• **Aim of the exercise**
The records below hold a stretch from the line with "(384, 66) = (266, 528): yellow brush -> none" through the line with "(491, 259) = (279, 357): turquoise"; return exactly those lines, ends included, and nothing more.

———

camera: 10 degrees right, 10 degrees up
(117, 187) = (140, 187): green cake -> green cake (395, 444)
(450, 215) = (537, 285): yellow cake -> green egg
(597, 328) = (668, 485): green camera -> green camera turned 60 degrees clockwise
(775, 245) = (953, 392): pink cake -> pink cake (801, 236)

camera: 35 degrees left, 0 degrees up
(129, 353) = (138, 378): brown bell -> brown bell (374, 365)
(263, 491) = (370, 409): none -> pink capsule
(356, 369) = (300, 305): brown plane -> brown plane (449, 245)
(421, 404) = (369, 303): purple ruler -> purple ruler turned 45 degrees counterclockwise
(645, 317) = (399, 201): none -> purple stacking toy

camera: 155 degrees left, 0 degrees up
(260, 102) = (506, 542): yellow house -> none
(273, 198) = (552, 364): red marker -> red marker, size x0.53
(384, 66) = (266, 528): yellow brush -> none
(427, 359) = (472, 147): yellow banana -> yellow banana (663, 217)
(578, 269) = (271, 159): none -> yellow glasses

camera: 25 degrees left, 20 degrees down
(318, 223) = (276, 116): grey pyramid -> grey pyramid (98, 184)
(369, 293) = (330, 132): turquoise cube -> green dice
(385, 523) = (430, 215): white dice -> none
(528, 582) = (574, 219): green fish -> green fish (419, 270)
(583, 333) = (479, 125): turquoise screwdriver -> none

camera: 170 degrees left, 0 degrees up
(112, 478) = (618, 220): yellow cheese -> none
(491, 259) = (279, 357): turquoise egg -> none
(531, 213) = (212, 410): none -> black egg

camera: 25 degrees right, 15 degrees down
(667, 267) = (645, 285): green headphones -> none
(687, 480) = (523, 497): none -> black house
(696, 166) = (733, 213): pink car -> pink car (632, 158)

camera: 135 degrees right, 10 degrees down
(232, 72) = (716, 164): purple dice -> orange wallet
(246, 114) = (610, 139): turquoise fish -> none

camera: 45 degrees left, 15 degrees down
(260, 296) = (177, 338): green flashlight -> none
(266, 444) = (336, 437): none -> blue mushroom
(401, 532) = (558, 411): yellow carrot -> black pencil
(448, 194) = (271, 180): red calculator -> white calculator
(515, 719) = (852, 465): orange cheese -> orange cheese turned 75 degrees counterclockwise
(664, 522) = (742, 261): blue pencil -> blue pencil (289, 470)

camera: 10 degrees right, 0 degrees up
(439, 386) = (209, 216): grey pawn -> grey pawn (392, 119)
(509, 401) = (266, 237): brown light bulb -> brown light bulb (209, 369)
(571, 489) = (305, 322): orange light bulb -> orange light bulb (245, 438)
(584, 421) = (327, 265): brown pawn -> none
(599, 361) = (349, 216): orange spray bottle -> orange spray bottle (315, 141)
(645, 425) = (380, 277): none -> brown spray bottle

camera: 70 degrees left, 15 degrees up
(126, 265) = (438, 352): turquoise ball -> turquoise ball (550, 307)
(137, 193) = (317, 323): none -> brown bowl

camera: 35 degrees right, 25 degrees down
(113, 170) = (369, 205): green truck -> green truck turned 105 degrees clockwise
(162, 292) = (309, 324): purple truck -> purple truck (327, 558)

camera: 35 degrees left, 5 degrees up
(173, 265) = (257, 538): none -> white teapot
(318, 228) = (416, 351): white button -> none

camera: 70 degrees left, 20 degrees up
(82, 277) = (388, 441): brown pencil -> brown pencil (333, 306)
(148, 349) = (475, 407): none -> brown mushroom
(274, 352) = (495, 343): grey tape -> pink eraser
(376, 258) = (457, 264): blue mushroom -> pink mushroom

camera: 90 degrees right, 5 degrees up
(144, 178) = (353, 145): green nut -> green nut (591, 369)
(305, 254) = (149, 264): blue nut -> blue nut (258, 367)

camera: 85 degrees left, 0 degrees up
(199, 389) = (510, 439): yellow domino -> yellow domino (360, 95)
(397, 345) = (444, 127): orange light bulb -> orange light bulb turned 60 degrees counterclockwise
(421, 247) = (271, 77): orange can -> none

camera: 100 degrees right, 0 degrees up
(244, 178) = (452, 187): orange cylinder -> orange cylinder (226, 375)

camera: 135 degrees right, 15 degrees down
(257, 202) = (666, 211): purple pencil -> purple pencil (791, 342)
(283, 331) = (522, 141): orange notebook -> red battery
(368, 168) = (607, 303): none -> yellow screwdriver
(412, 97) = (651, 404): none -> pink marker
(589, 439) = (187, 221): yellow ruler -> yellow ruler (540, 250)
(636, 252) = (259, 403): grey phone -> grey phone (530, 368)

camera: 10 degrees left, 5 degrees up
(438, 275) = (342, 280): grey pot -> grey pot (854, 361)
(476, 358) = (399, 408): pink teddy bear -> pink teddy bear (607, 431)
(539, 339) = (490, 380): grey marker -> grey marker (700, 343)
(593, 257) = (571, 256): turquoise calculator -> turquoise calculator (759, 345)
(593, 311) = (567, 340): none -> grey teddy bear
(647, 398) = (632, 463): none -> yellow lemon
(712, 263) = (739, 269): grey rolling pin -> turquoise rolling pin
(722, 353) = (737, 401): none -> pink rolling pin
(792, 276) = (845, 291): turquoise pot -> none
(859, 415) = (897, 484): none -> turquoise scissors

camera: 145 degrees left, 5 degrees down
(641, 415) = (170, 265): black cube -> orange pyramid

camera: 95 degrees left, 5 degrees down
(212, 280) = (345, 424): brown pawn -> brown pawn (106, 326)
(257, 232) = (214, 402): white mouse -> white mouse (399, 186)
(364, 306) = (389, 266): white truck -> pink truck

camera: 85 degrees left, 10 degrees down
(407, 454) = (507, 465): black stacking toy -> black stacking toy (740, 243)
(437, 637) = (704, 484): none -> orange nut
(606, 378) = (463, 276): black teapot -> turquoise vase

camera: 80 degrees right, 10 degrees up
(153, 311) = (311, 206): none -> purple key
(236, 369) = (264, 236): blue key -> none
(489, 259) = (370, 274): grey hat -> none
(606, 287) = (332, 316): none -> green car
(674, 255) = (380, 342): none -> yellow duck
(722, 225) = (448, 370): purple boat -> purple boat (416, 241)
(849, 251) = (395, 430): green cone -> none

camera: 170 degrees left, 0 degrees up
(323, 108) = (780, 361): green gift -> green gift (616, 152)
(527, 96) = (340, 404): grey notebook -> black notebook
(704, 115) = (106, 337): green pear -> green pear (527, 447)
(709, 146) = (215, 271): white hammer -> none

———

• **Response box**
(384, 66) = (266, 528): yellow brush -> none
(427, 359) = (472, 147): yellow banana -> yellow banana (663, 217)
(578, 269) = (271, 159): none -> yellow glasses

camera: 25 degrees left, 20 degrees down
(318, 223) = (276, 116): grey pyramid -> grey pyramid (98, 184)
(369, 293) = (330, 132): turquoise cube -> green dice
(385, 523) = (430, 215): white dice -> none
(528, 582) = (574, 219): green fish -> green fish (419, 270)
(583, 333) = (479, 125): turquoise screwdriver -> none

camera: 170 degrees left, 0 degrees up
(112, 478) = (618, 220): yellow cheese -> none
(491, 259) = (279, 357): turquoise egg -> none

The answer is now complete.